> **WHAT TO PRODUCE**: Only some lines are wanted. Transcribe, exactly, the lines below from the line with "moved: turquoise bottle 279,215 to 513,236" up to and including the line with "replaced: turquoise nut".

> **PROVIDED ENTRIES**:
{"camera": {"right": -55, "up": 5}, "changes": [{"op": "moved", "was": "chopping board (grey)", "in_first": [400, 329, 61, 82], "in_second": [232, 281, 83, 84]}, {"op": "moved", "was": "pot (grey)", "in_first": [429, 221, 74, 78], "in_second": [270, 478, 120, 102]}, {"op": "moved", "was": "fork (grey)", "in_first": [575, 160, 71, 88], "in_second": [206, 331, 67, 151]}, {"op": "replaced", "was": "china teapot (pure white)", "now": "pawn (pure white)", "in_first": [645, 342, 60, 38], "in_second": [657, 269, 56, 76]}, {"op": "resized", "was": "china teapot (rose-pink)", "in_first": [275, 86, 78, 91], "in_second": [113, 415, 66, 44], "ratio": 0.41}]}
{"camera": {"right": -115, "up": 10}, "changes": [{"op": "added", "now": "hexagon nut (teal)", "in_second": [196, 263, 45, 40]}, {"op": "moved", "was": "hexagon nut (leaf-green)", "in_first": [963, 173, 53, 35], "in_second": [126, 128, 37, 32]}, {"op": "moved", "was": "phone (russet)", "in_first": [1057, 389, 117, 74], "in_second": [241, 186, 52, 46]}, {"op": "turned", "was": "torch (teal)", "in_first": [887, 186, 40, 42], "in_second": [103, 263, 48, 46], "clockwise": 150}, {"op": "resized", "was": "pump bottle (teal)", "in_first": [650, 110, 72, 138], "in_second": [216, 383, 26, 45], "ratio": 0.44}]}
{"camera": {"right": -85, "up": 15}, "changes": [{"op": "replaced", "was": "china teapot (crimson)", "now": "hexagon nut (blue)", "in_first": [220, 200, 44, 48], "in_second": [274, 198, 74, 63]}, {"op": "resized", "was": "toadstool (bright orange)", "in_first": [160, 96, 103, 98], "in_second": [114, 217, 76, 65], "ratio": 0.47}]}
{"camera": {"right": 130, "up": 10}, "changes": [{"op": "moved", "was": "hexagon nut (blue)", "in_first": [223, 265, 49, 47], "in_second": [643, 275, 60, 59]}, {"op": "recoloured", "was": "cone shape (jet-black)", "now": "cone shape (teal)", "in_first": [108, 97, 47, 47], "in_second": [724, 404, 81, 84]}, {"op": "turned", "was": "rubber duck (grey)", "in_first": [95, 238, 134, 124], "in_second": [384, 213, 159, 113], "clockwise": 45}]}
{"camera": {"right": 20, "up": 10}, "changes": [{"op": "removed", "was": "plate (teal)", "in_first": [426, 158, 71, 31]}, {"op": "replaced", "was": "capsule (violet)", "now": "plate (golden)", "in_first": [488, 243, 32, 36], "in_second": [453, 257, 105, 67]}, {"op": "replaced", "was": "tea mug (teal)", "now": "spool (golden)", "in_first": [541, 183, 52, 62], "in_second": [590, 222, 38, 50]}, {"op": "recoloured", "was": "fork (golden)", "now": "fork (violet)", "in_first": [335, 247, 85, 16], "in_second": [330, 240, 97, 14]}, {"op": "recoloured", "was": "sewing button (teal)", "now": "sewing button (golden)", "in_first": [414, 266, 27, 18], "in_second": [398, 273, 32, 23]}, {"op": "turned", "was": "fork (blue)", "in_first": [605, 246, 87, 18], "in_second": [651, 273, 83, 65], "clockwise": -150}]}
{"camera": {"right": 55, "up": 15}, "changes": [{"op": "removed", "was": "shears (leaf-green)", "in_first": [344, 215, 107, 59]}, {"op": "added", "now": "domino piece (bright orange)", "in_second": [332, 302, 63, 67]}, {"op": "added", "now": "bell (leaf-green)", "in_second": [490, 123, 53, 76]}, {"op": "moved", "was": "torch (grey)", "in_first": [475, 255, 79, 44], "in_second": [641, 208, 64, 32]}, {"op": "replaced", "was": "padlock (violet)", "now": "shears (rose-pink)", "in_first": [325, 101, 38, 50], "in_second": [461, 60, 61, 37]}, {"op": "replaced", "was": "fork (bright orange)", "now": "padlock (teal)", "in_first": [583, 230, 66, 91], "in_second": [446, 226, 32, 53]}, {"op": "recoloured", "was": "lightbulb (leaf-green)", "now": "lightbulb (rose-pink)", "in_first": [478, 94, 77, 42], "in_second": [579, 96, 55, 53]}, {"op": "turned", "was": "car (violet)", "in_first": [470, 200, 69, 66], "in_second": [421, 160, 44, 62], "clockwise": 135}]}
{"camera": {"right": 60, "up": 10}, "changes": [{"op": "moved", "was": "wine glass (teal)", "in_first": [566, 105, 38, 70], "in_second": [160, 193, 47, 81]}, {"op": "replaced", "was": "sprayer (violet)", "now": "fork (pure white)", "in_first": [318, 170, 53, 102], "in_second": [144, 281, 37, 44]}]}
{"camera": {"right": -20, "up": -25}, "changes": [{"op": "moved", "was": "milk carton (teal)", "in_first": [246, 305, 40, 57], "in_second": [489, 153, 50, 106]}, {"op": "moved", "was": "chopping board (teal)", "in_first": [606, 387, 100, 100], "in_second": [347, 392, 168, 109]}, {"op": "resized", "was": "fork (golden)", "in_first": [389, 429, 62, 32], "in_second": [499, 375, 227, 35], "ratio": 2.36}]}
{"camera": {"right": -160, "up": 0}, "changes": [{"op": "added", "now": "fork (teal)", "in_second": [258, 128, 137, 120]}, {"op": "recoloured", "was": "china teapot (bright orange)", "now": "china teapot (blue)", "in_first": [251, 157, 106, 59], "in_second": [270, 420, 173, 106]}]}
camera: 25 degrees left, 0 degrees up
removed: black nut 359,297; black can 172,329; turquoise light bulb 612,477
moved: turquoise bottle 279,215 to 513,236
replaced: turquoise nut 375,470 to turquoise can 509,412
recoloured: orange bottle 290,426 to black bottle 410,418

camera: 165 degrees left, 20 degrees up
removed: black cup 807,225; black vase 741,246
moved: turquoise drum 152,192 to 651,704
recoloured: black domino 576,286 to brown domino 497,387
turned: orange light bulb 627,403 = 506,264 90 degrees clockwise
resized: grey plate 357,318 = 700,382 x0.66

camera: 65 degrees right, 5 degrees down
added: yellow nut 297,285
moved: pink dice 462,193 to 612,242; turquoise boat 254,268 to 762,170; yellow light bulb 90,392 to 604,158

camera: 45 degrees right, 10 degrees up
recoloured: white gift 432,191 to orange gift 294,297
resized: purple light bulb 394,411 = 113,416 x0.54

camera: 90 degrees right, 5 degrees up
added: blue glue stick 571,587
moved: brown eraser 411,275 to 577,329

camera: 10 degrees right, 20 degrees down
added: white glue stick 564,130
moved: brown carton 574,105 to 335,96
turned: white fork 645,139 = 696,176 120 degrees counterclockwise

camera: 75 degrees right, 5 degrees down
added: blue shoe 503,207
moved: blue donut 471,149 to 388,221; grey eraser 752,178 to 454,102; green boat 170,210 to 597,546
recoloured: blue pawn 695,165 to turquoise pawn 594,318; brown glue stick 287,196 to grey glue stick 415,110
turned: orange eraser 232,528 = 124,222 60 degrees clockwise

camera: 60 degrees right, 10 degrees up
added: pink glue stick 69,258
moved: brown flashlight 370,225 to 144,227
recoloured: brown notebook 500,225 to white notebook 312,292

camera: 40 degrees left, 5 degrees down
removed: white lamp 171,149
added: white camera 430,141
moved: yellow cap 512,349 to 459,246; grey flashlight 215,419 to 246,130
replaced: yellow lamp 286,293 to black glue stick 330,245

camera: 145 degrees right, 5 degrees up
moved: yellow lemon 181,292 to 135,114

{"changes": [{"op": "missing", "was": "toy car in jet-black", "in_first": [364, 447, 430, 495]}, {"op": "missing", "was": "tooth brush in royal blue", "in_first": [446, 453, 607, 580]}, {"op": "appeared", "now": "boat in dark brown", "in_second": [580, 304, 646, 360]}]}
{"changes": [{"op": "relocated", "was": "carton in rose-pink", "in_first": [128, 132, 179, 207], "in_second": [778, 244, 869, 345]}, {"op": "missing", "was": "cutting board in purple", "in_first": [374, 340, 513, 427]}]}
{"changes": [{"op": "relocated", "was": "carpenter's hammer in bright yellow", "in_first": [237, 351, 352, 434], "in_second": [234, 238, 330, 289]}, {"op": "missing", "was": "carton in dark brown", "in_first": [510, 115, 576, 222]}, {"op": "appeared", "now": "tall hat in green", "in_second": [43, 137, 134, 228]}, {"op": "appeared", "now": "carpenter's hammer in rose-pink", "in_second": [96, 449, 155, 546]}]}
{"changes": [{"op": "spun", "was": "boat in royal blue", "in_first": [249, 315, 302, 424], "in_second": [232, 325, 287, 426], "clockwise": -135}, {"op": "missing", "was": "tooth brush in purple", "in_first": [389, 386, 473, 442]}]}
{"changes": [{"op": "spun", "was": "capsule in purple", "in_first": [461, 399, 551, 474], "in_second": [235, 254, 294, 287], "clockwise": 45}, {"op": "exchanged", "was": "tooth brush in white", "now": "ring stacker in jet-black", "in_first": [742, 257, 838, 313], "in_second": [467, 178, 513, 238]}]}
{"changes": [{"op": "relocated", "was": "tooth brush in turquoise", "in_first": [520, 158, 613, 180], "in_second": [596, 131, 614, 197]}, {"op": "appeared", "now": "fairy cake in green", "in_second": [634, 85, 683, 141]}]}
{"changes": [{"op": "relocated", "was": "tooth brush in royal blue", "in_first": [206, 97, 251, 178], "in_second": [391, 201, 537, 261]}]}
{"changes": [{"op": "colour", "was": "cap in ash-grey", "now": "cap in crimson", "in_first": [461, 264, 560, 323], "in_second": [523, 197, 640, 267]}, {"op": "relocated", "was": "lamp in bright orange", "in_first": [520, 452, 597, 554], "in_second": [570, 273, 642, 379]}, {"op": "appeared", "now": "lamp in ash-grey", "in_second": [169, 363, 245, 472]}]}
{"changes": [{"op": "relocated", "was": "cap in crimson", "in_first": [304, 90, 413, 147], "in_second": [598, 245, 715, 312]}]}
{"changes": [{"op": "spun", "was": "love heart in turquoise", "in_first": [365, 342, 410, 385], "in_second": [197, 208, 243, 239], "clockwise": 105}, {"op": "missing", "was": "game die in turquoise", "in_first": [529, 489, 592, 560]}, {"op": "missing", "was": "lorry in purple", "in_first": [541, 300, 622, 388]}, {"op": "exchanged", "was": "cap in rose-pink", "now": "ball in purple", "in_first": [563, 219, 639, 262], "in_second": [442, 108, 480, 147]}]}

> **ANSWER BOX**:
moved: turquoise bottle 279,215 to 513,236
replaced: turquoise nut 375,470 to turquoise can 509,412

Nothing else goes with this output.